_Supplied data_.
%%

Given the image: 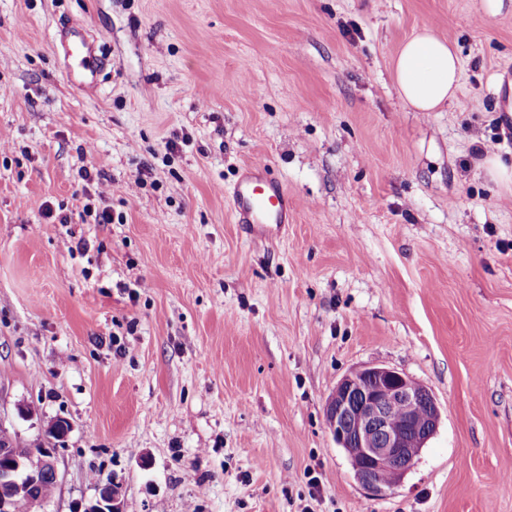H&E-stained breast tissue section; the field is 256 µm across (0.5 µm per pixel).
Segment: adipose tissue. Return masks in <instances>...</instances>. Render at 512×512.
I'll list each match as a JSON object with an SVG mask.
<instances>
[{
	"label": "adipose tissue",
	"mask_w": 512,
	"mask_h": 512,
	"mask_svg": "<svg viewBox=\"0 0 512 512\" xmlns=\"http://www.w3.org/2000/svg\"><path fill=\"white\" fill-rule=\"evenodd\" d=\"M391 68L400 98L417 112L444 107L459 88V57L447 39L428 26L401 46Z\"/></svg>",
	"instance_id": "1"
}]
</instances>
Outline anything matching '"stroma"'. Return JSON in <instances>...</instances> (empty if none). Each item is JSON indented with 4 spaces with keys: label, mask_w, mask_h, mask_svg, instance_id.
Listing matches in <instances>:
<instances>
[{
    "label": "stroma",
    "mask_w": 512,
    "mask_h": 512,
    "mask_svg": "<svg viewBox=\"0 0 512 512\" xmlns=\"http://www.w3.org/2000/svg\"><path fill=\"white\" fill-rule=\"evenodd\" d=\"M480 4L0 0V421L69 423L49 512L107 483L123 512H512V0ZM424 26L462 64L438 112L390 69ZM253 162L292 201L266 243L227 206ZM373 364L441 413L383 496L325 421ZM71 52H76L81 56V69L70 74L69 80L75 81L79 79L80 82H94L96 77V68L93 63L92 47L87 43L84 37L80 36V43L73 44Z\"/></svg>",
    "instance_id": "1"
}]
</instances>
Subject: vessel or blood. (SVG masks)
Returning a JSON list of instances; mask_svg holds the SVG:
<instances>
[{
	"mask_svg": "<svg viewBox=\"0 0 512 512\" xmlns=\"http://www.w3.org/2000/svg\"><path fill=\"white\" fill-rule=\"evenodd\" d=\"M73 52L81 56V68L75 77L83 82L94 81L96 68L92 48L87 41L73 44ZM237 223L249 225L255 241H268L288 222L290 201L284 188L268 177L261 162L247 165L229 199Z\"/></svg>",
	"mask_w": 512,
	"mask_h": 512,
	"instance_id": "obj_1",
	"label": "vessel or blood"
}]
</instances>
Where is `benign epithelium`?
I'll return each mask as SVG.
<instances>
[{
    "label": "benign epithelium",
    "mask_w": 512,
    "mask_h": 512,
    "mask_svg": "<svg viewBox=\"0 0 512 512\" xmlns=\"http://www.w3.org/2000/svg\"><path fill=\"white\" fill-rule=\"evenodd\" d=\"M404 425L393 421L395 412ZM326 424L336 444L351 461L355 478L375 496L399 485L414 468L436 433L440 411L432 392L394 368L369 365L343 377L330 395ZM57 449L47 443L35 448L12 439L0 444V512H47L50 500L35 491L50 473L60 483ZM389 473L388 483L380 476ZM84 512H122L118 492L101 484Z\"/></svg>",
    "instance_id": "1"
}]
</instances>
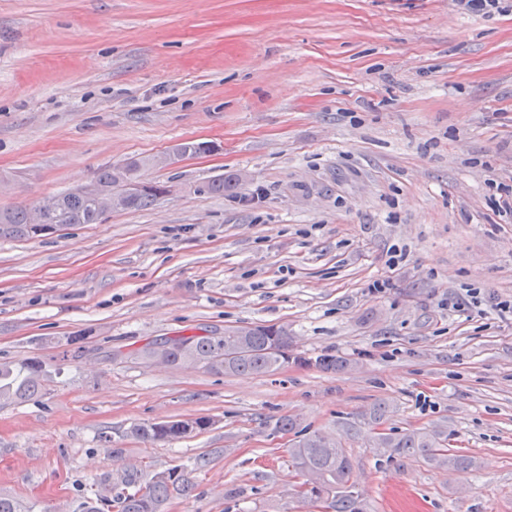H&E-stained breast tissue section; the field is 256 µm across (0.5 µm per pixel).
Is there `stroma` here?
Listing matches in <instances>:
<instances>
[{
	"mask_svg": "<svg viewBox=\"0 0 512 512\" xmlns=\"http://www.w3.org/2000/svg\"><path fill=\"white\" fill-rule=\"evenodd\" d=\"M185 141L214 149L144 168L153 205L0 239V362L49 374L0 405V492L81 512L94 479L182 466L166 512H309L289 450L315 433L368 512H512V0H0V210ZM248 324L302 364L140 356ZM414 432L475 467L377 439ZM210 421L205 417L167 420L151 424H139L130 428L131 437L144 442H165L181 438L193 431H202L208 428Z\"/></svg>",
	"mask_w": 512,
	"mask_h": 512,
	"instance_id": "1",
	"label": "stroma"
}]
</instances>
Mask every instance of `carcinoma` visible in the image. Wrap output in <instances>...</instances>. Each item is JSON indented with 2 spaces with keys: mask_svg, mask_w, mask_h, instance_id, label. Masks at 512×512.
<instances>
[{
  "mask_svg": "<svg viewBox=\"0 0 512 512\" xmlns=\"http://www.w3.org/2000/svg\"><path fill=\"white\" fill-rule=\"evenodd\" d=\"M149 158H133L124 166L99 170L97 182L138 183L139 172L148 166ZM163 195L162 185L156 183L140 190L124 202L119 210L139 209L152 205ZM63 209L43 225L28 223V209L0 211V238L30 239L53 228V225L96 224L101 215L82 195L72 190L62 193ZM290 337L284 326L254 324L228 326L222 336H181L160 344H147L142 356L152 362L170 366L201 364L215 372L237 374L273 373L283 365L303 360L291 358ZM47 381L42 361L26 358L18 363H0V402L25 401L37 396ZM204 417L167 420L139 424L130 428L131 437L144 442H165L181 438L193 431L208 428ZM382 442L393 452L425 462L448 467H472L475 459L451 453L437 436L418 432L401 437L383 436ZM294 466L305 477L304 484L312 485L310 493L323 500L332 512H366V502L349 484L350 461L345 449L321 435L301 437L291 449ZM94 497L83 503L82 512H165L167 501L174 495L188 496L193 490L190 473L181 467H170L152 473L142 483V472L132 468L115 482L101 478L94 483Z\"/></svg>",
  "mask_w": 512,
  "mask_h": 512,
  "instance_id": "carcinoma-1",
  "label": "carcinoma"
}]
</instances>
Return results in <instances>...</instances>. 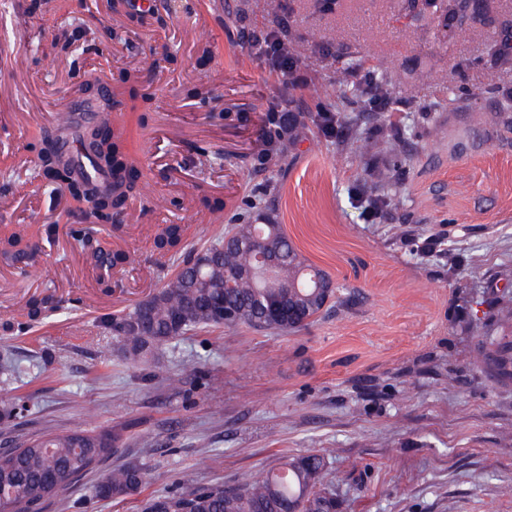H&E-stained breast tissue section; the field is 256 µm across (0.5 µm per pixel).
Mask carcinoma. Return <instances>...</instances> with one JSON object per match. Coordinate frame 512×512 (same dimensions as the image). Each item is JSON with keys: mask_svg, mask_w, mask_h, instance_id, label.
Instances as JSON below:
<instances>
[{"mask_svg": "<svg viewBox=\"0 0 512 512\" xmlns=\"http://www.w3.org/2000/svg\"><path fill=\"white\" fill-rule=\"evenodd\" d=\"M445 26L487 24L484 0H447ZM488 55L502 65H512V51L505 42L489 43ZM355 95L336 97L335 111L290 112L288 131H282L283 113L268 112L264 117L262 147L251 157L254 168L273 172L297 149L306 130L316 129L326 138H334L347 129L366 154L379 153L388 163L369 173L370 186L363 190L370 213L376 215L388 203L386 189L396 180L406 161L402 151L404 133L395 131L384 113H377L375 135L365 136L361 115L351 112ZM97 116L88 123L71 122L69 135L78 140L87 156L91 172L76 171L74 160L61 150L57 138L43 140L39 161L42 176L61 182L73 195H82L93 203L92 218L111 225L119 219L128 202L125 174L132 157L124 149L123 132L111 124L112 106L97 104ZM109 130L97 147L90 137L98 129ZM257 202L242 203L238 223L224 237L201 249L186 243L185 230L179 224H167L155 237L156 248L171 256L183 255L177 270L148 298L118 315L128 326H136L133 336L120 340L125 359L134 366L148 362L154 348L175 343L188 332L203 328H259L266 306L278 305L288 312L280 321L267 322L266 329L293 332L316 318L327 305V296L314 294L305 285L314 273L324 284L332 282L320 268L306 262L288 239L283 225L270 219L268 224L248 220ZM273 235L271 247L280 255L274 275L255 278V254L247 246L251 235ZM86 262L100 272L101 284L112 287V269L128 257L102 245L98 239L74 232ZM291 287H285V284ZM218 298L235 311L226 320L213 316ZM496 311L490 320L476 323L480 362L503 379L512 378V280L502 294L493 299ZM55 309L46 299L32 297L26 303L25 323H37ZM112 452V436L106 431L75 429L64 434L33 436L8 454H0V507L7 512H40L43 502L65 490V479L84 475ZM146 472L135 464L118 465L95 486L99 498L134 495L146 484ZM164 508L168 512H336V488L327 468L325 455L308 454L288 459L278 468L262 469L233 487L222 484H197L188 492H169L148 499L144 512Z\"/></svg>", "mask_w": 512, "mask_h": 512, "instance_id": "obj_1", "label": "carcinoma"}]
</instances>
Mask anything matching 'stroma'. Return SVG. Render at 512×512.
<instances>
[{"label":"stroma","instance_id":"35a3bbf8","mask_svg":"<svg viewBox=\"0 0 512 512\" xmlns=\"http://www.w3.org/2000/svg\"><path fill=\"white\" fill-rule=\"evenodd\" d=\"M495 27L445 31L402 0H0V238L26 234L28 272L0 259V355L19 377L0 382V448L46 431L105 430L111 456L41 512H142L151 496L197 483L235 484L291 456L327 452L338 512H512V380L478 368L477 338L493 282L512 275V130L491 123L512 93V68L484 53L512 37V0H493ZM278 32L308 77L292 88L257 54ZM111 43L112 111L142 171L119 224L93 226L131 263L104 290L70 236L67 191L45 180L34 149L80 93L96 47ZM383 80L401 111L409 154L378 215L355 193L384 157H358L348 135L308 132L280 170L245 159L270 108L318 112ZM217 153L194 165V148ZM261 196L337 299L292 334L206 328L127 363L102 316L159 288L177 261L161 257L162 225L191 246L222 237L203 198ZM35 294L58 309L23 324ZM180 376V384L169 381ZM147 472L141 492L102 499L113 467Z\"/></svg>","mask_w":512,"mask_h":512}]
</instances>
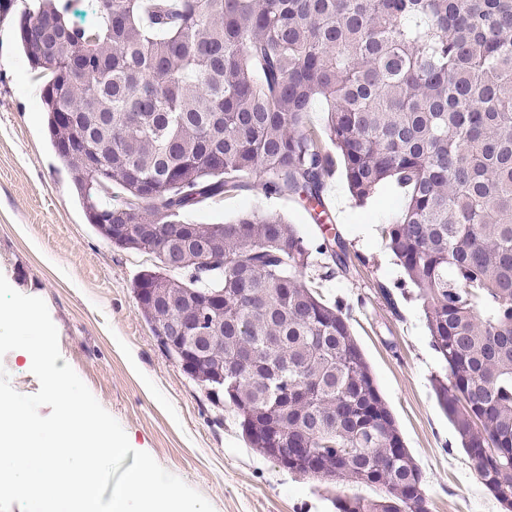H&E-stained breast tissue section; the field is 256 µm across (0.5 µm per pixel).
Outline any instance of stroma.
<instances>
[{"mask_svg":"<svg viewBox=\"0 0 512 512\" xmlns=\"http://www.w3.org/2000/svg\"><path fill=\"white\" fill-rule=\"evenodd\" d=\"M36 3L15 0L0 18V274L19 293L46 302L63 359L134 449L200 492L215 512H334V496H373V489L346 479L328 487L278 468L250 447L233 408L212 404L160 347L131 288L153 258L117 249L96 232L51 145L42 83L17 27ZM325 202L349 259L319 292L343 301L374 383L425 473L431 512H494V496L438 404L432 380L445 369L422 303L381 235L361 233L364 225L392 222L403 192L384 185L358 203L338 169L326 180ZM246 210L277 211L307 240L322 233L314 212L300 201L266 195L259 176L233 195L199 203L187 217L222 224ZM385 288L396 307L384 300Z\"/></svg>","mask_w":512,"mask_h":512,"instance_id":"obj_1","label":"stroma"}]
</instances>
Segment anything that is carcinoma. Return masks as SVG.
Here are the masks:
<instances>
[{
	"label": "carcinoma",
	"instance_id": "cac0c4a2",
	"mask_svg": "<svg viewBox=\"0 0 512 512\" xmlns=\"http://www.w3.org/2000/svg\"><path fill=\"white\" fill-rule=\"evenodd\" d=\"M41 2L19 19L20 42L89 223L156 225L127 250L157 261L176 233L231 261L158 265L133 287L166 278L164 306L142 309L150 324L224 294V324H207L224 341L193 379L232 404L252 447L300 422L289 472L308 475L295 461L309 457L317 480L380 490L338 496L336 512H430L343 303L302 281L322 255L332 265L317 278H334L345 244L328 231L307 242L271 211L186 219L254 175L268 195L322 209L339 156L357 200L384 182L404 192L381 234L447 372L437 400L484 486L512 504V0H112L93 28L69 24L71 0ZM54 17L70 36L49 62L24 31ZM317 99L323 134L305 124ZM249 347L276 377L245 369L222 384L225 360Z\"/></svg>",
	"mask_w": 512,
	"mask_h": 512
}]
</instances>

%%

_Set exercise_. With both ends included, please retype exactly the lines from the line containing "Segment anything that" to the final line of the data.

_Finished answer_.
Segment anything that is carcinoma. Return masks as SVG.
Here are the masks:
<instances>
[{
	"label": "carcinoma",
	"instance_id": "cac0c4a2",
	"mask_svg": "<svg viewBox=\"0 0 512 512\" xmlns=\"http://www.w3.org/2000/svg\"><path fill=\"white\" fill-rule=\"evenodd\" d=\"M41 2L19 19L20 42L89 223L156 225L127 250L157 261L176 233L231 261L158 265L133 287L166 278L164 306L142 309L150 324L224 294V324H207L224 341L193 379L232 404L252 447L300 422L289 472L308 475L295 461L309 457L317 480L380 490L338 496L336 512H430L343 303L302 281L322 255L332 265L317 278H334L345 244L328 231L307 242L271 211L186 219L254 175L268 195L322 209L339 156L357 200L384 182L404 192L381 234L447 372L437 400L484 486L512 504V0H112L93 28L69 24L71 0ZM54 17L70 36L49 62L24 31ZM317 99L323 134L305 124ZM249 347L276 377L245 369L222 384L225 360Z\"/></svg>",
	"mask_w": 512,
	"mask_h": 512
}]
</instances>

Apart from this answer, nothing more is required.